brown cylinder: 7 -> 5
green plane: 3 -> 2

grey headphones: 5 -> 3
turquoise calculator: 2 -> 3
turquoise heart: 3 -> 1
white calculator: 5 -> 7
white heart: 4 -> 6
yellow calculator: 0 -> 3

==========

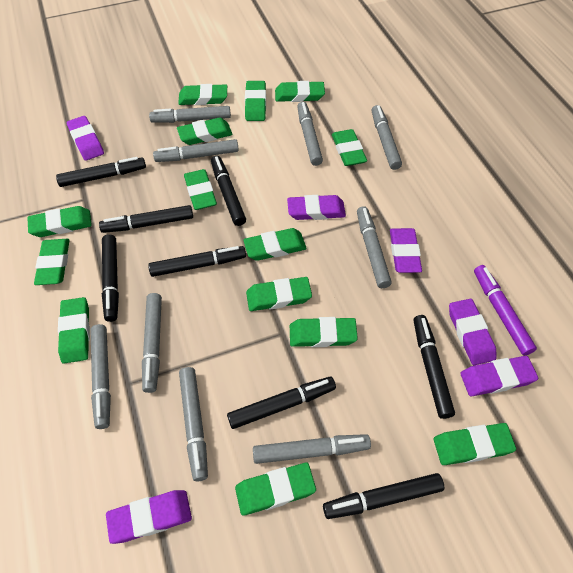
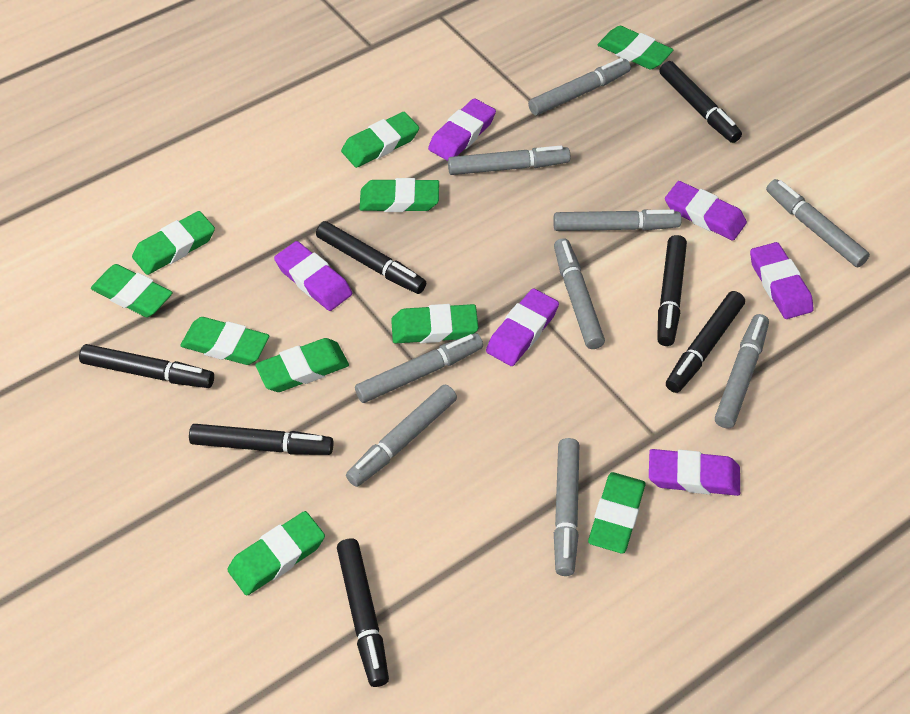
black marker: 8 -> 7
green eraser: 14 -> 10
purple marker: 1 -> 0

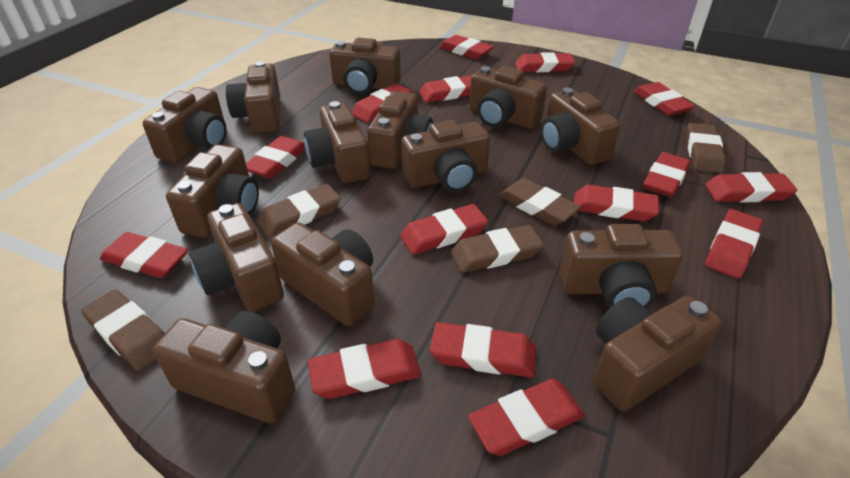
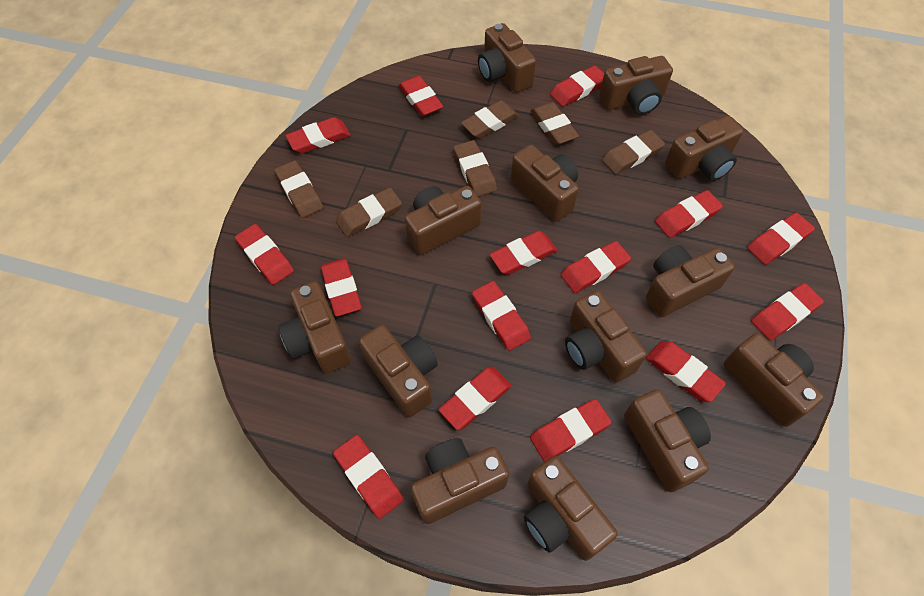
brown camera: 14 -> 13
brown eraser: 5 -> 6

==========

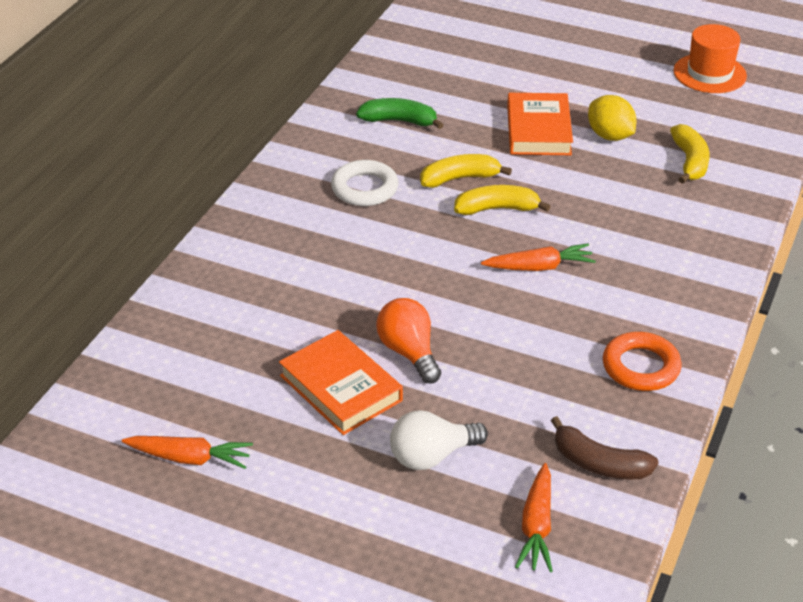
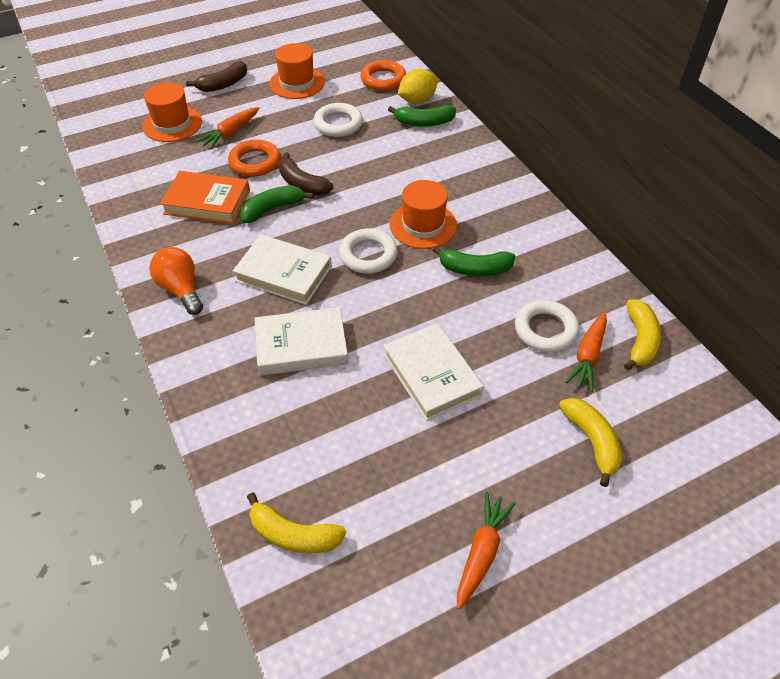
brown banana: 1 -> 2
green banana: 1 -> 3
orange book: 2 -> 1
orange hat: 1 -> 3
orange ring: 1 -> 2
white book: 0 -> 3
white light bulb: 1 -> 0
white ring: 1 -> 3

==========

◆ Work to be completed ◆
Copy out the range of lines above starting at the line with "brown cylinder: 7 -> 5" and ending at the line with "yellow calculator: 0 -> 3", exactly and including both.

◆ Your solution ◆
brown cylinder: 7 -> 5
green plane: 3 -> 2

grey headphones: 5 -> 3
turquoise calculator: 2 -> 3
turquoise heart: 3 -> 1
white calculator: 5 -> 7
white heart: 4 -> 6
yellow calculator: 0 -> 3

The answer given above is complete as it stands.